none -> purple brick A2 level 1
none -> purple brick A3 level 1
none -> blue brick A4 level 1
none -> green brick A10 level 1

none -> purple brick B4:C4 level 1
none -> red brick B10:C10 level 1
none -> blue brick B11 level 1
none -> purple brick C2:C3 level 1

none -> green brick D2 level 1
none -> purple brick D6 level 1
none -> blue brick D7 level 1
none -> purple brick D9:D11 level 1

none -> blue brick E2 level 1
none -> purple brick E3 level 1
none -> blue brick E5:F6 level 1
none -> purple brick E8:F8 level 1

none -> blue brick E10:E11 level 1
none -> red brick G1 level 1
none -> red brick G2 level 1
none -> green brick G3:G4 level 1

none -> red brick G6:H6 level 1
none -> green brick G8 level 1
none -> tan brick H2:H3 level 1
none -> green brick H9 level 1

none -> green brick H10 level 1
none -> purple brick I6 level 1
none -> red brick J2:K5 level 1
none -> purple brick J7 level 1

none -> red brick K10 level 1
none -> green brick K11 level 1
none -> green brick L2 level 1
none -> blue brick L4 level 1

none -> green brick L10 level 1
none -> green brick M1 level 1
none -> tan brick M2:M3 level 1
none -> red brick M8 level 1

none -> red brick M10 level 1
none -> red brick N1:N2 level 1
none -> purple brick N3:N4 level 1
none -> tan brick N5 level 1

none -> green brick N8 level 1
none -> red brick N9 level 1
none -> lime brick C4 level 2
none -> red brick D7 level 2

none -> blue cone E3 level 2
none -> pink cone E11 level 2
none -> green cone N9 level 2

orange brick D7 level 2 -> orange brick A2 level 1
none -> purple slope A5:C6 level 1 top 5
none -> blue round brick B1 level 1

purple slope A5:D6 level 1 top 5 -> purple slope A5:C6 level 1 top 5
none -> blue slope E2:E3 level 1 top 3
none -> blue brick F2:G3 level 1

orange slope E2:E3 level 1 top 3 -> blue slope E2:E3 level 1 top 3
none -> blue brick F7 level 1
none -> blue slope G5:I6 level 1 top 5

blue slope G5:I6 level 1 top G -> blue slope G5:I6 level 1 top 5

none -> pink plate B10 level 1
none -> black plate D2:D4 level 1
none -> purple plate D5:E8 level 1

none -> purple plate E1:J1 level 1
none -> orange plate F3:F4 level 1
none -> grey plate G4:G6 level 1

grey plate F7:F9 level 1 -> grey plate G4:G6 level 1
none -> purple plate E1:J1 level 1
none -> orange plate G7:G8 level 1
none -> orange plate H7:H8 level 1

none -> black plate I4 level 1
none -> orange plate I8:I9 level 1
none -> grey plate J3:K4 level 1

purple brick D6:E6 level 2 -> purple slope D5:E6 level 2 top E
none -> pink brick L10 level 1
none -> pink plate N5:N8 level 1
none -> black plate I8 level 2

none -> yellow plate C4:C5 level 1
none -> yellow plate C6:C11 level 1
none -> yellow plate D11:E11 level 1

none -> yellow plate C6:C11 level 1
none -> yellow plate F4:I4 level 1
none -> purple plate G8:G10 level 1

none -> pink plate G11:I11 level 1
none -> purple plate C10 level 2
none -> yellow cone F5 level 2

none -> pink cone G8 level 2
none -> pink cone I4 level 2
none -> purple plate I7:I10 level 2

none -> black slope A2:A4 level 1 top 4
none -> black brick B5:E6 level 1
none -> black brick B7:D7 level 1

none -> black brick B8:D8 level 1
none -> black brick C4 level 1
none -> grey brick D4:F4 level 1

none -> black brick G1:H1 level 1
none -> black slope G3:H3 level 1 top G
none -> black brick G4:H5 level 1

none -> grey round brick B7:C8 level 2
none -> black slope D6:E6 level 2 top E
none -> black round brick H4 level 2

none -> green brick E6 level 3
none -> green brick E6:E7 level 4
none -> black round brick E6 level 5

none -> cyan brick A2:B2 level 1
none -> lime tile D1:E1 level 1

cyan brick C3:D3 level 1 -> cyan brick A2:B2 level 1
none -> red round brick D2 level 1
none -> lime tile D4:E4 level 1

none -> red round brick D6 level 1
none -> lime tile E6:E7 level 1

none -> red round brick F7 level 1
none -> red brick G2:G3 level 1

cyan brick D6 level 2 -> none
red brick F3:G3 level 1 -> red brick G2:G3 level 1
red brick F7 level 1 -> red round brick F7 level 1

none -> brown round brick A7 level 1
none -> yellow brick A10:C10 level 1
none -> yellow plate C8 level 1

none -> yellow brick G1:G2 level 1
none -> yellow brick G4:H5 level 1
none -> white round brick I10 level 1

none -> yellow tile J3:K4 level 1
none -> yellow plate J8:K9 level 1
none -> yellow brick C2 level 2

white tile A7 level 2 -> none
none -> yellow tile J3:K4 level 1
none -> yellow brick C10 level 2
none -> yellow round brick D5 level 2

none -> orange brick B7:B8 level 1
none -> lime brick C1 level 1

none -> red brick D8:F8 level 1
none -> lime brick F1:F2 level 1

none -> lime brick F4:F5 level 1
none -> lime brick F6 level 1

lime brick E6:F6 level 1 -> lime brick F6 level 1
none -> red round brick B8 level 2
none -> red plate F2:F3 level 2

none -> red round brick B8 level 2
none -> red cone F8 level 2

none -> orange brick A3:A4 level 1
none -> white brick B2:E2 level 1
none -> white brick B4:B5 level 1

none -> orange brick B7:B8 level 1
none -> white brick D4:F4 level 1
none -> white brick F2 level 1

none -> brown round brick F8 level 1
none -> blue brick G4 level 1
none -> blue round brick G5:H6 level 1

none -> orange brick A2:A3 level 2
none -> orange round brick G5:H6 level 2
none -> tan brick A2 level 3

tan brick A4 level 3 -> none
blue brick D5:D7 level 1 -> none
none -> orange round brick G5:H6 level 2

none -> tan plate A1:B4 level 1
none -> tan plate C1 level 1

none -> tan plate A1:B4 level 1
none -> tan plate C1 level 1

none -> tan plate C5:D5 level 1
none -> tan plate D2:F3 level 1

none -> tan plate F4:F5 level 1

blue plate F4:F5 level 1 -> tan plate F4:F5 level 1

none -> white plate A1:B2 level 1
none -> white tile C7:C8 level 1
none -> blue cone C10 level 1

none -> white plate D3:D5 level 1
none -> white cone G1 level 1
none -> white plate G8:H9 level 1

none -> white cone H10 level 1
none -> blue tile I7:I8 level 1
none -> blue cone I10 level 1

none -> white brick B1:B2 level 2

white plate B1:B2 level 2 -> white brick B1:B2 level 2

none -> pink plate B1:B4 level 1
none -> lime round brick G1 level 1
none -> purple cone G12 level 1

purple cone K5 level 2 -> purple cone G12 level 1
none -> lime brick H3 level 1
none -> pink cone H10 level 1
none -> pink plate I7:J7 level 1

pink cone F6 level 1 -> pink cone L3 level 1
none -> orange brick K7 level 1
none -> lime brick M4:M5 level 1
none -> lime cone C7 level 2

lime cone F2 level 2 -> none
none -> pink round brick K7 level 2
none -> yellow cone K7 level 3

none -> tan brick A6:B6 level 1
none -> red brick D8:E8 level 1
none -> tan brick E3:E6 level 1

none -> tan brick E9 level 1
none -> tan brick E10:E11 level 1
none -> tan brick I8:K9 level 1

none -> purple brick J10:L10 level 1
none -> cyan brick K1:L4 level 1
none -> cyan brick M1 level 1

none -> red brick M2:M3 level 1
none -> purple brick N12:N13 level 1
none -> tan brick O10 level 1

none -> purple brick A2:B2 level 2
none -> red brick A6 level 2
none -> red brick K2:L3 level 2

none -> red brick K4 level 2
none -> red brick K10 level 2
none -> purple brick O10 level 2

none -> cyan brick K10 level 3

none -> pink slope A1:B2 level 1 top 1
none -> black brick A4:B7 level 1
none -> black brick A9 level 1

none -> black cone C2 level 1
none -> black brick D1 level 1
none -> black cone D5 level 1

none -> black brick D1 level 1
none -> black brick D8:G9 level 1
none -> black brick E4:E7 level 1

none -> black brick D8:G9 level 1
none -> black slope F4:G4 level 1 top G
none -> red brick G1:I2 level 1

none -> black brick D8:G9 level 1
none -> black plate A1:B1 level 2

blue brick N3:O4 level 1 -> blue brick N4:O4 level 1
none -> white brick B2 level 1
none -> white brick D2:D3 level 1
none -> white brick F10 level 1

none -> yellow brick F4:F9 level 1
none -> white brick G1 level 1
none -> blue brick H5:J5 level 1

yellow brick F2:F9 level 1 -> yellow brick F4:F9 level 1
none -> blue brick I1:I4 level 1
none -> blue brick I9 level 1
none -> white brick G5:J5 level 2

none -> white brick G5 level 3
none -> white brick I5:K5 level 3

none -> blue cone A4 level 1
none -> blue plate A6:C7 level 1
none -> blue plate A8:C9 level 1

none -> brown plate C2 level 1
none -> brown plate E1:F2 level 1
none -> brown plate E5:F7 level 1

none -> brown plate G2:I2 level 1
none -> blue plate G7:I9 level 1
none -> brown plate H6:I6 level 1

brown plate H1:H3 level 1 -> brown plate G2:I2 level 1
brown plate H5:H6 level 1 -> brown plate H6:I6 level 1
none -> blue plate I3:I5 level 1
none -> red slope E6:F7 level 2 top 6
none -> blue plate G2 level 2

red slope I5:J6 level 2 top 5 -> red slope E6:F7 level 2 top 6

> **What this task involves**
From the listing above, output exactly the run of lines that starts with the line containing "none -> black plate I8 level 2" and ends with the line containing "none -> pink cone G8 level 2".

> **Expected output**
none -> black plate I8 level 2

none -> yellow plate C4:C5 level 1
none -> yellow plate C6:C11 level 1
none -> yellow plate D11:E11 level 1

none -> yellow plate C6:C11 level 1
none -> yellow plate F4:I4 level 1
none -> purple plate G8:G10 level 1

none -> pink plate G11:I11 level 1
none -> purple plate C10 level 2
none -> yellow cone F5 level 2

none -> pink cone G8 level 2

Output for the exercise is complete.